### Instructions to follow
The records that follow are to be given again exactly.
** Dataset records follows **
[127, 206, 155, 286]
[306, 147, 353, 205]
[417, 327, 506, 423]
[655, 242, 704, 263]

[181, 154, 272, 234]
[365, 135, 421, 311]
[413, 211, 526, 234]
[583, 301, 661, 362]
** End of Dataset records **
### Answer space
[127, 206, 155, 286]
[306, 147, 353, 205]
[417, 327, 506, 423]
[655, 242, 704, 263]

[181, 154, 272, 234]
[365, 135, 421, 311]
[413, 211, 526, 234]
[583, 301, 661, 362]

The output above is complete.